→ **Task requirements**:
Among the entries below, only the lines starting at the one with "brown brick D1:E1" and ending at the one with "grey cone J1 level 1 -> grey cone I5 level 1", both included, are to be printed exactly.

Records supplied START

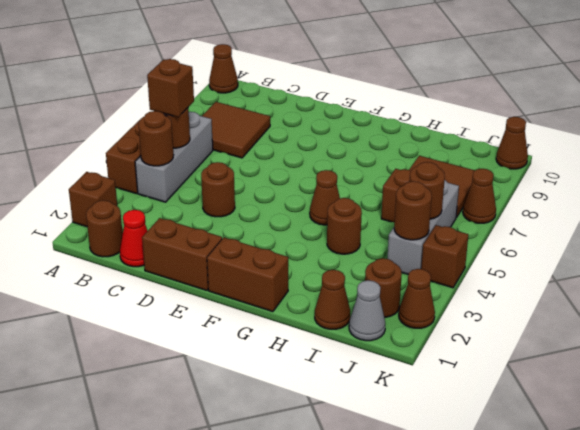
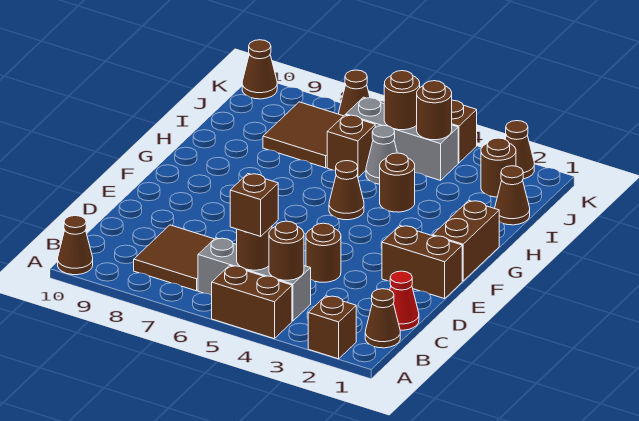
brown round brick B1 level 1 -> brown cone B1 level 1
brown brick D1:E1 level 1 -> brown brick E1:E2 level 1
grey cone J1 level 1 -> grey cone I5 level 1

Records supplied END
Records supplied START

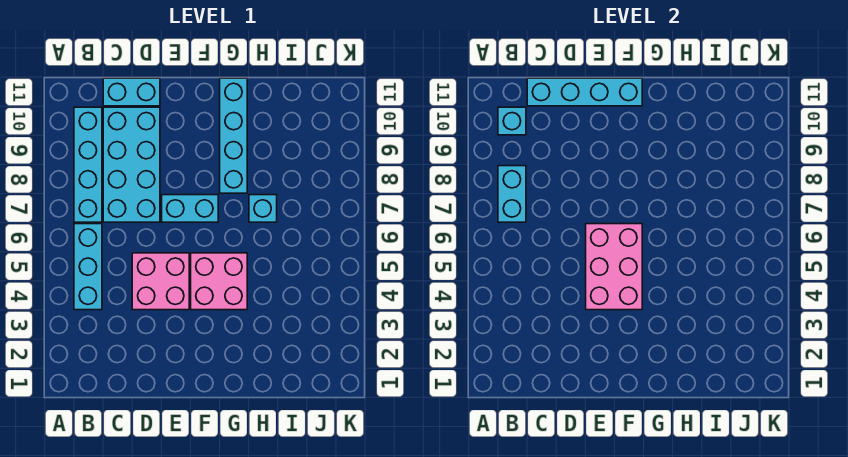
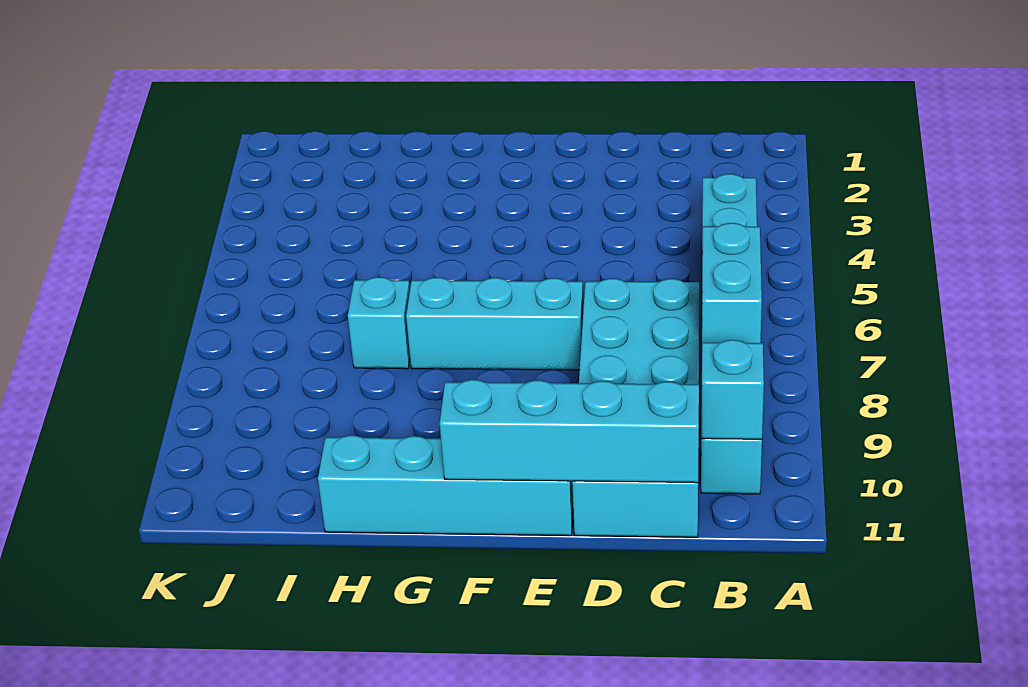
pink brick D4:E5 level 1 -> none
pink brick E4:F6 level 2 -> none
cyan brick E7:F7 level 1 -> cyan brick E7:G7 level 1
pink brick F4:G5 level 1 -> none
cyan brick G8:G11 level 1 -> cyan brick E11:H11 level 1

Records supplied END

→ **Task output**:
brown brick D1:E1 level 1 -> brown brick E1:E2 level 1
grey cone J1 level 1 -> grey cone I5 level 1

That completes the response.